The task - Repeat each entry as written, dropping any picture you find.

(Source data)

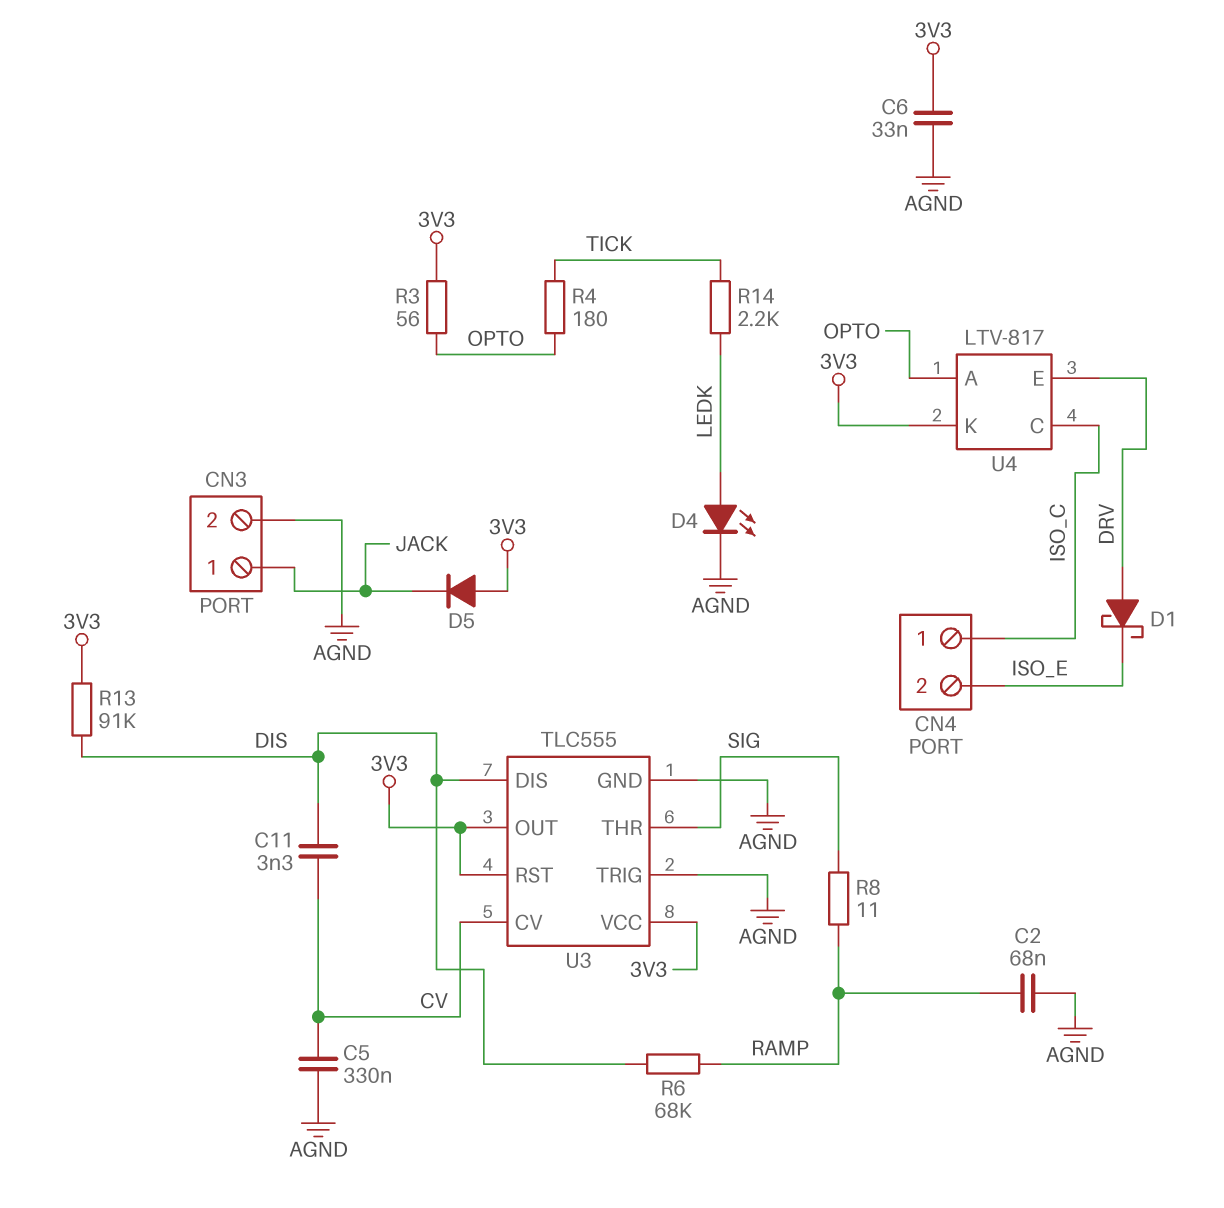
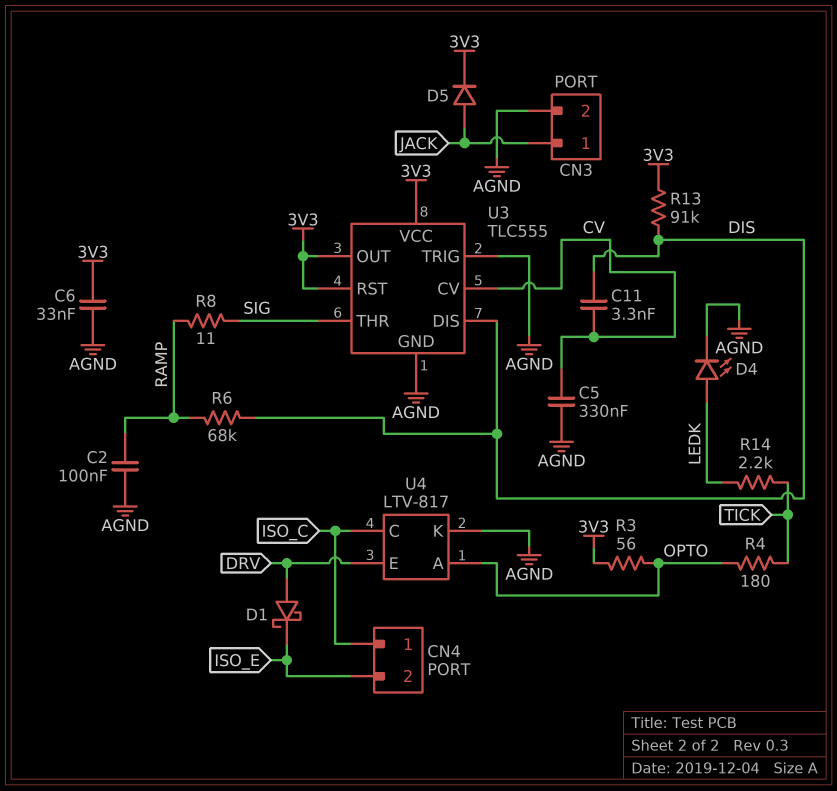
C2: 68nF (AGND, RAMP) -> 100nF (AGND, RAMP)
D5: diode (A 3V3, K JACK) -> diode (A JACK, K 3V3)
U4 pin K: 3V3 -> AGND

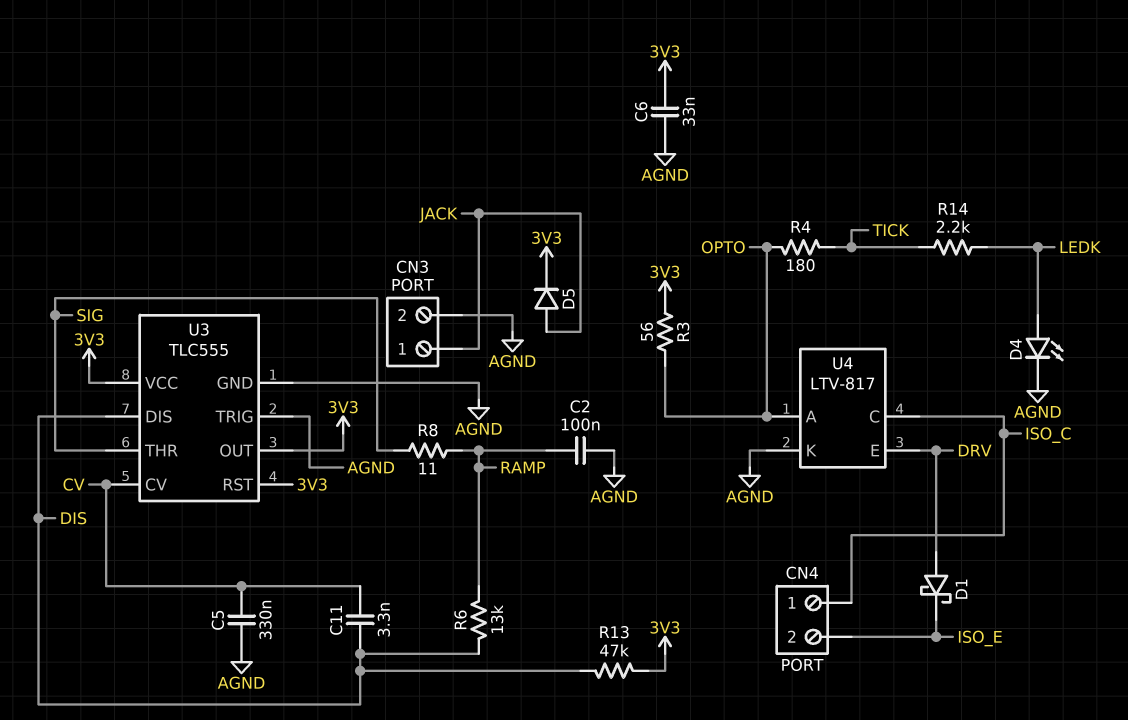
R6: 68k (DIS, RAMP) -> 13k (DIS, RAMP)
R13: 91k (3V3, DIS) -> 47k (3V3, DIS)

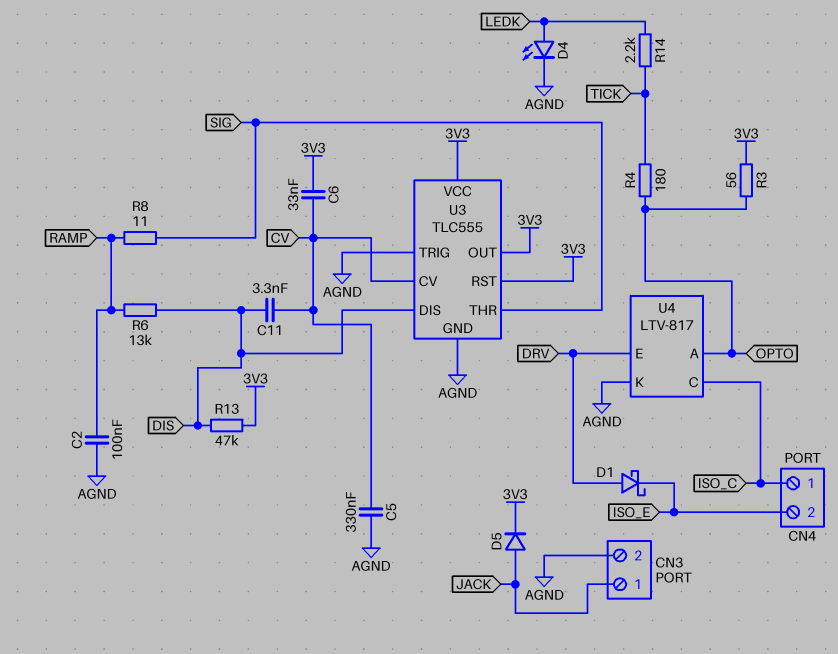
C6: 33nF (3V3, AGND) -> 33nF (3V3, CV)

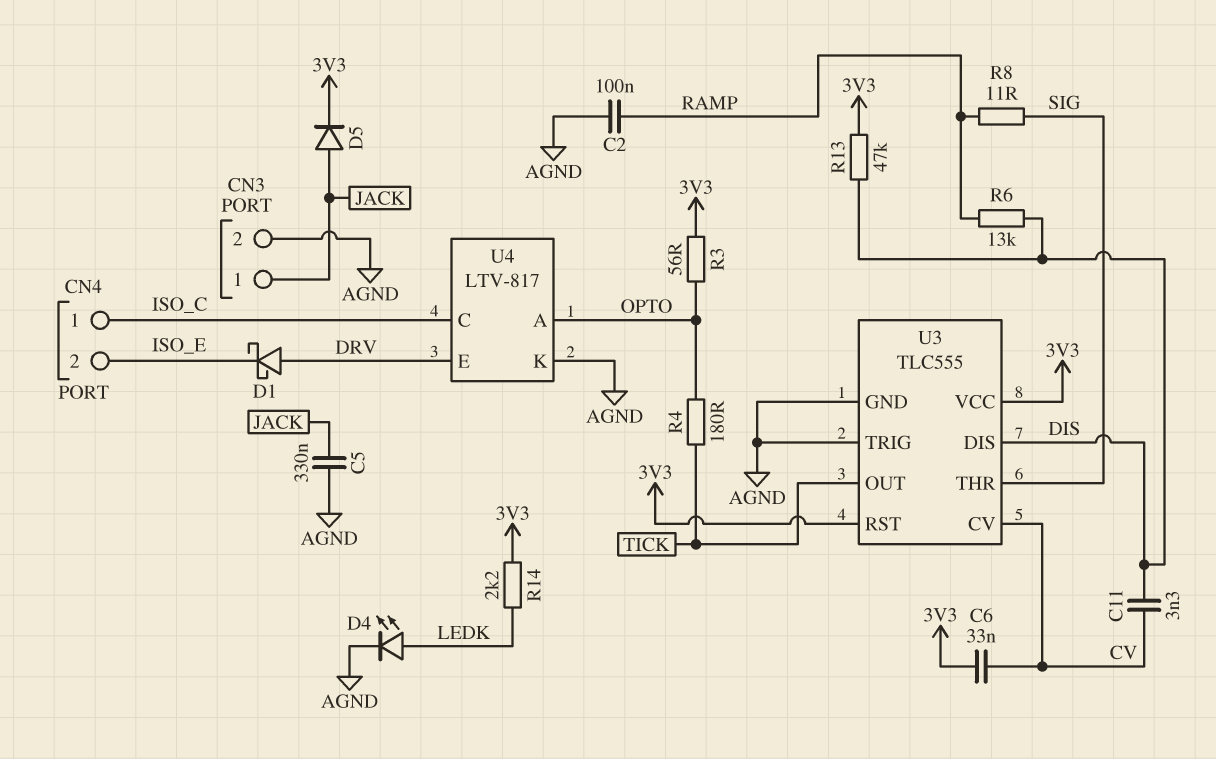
C5: 330nF (AGND, CV) -> 330nF (AGND, JACK)
R14: 2.2k (LEDK, TICK) -> 2.2k (3V3, LEDK)
U3 pin OUT: 3V3 -> TICK

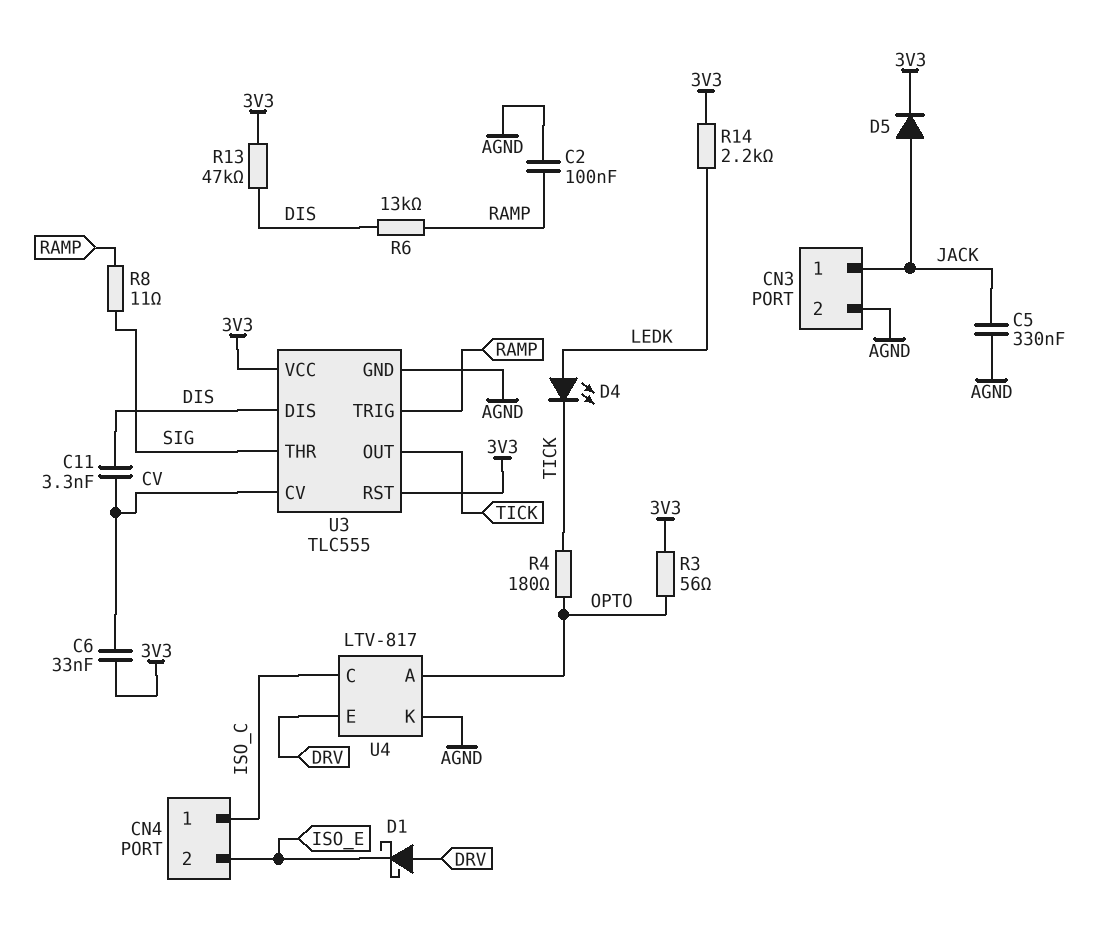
D4: LED (A LEDK, K AGND) -> LED (A LEDK, K TICK)
U3 pin TRIG: AGND -> RAMP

Result for this task -
C2: 68nF (AGND, RAMP) -> 100nF (AGND, RAMP)
D5: diode (A 3V3, K JACK) -> diode (A JACK, K 3V3)
U4 pin K: 3V3 -> AGND

R6: 68k (DIS, RAMP) -> 13k (DIS, RAMP)
R13: 91k (3V3, DIS) -> 47k (3V3, DIS)

C6: 33nF (3V3, AGND) -> 33nF (3V3, CV)

C5: 330nF (AGND, CV) -> 330nF (AGND, JACK)
R14: 2.2k (LEDK, TICK) -> 2.2k (3V3, LEDK)
U3 pin OUT: 3V3 -> TICK

D4: LED (A LEDK, K AGND) -> LED (A LEDK, K TICK)
U3 pin TRIG: AGND -> RAMP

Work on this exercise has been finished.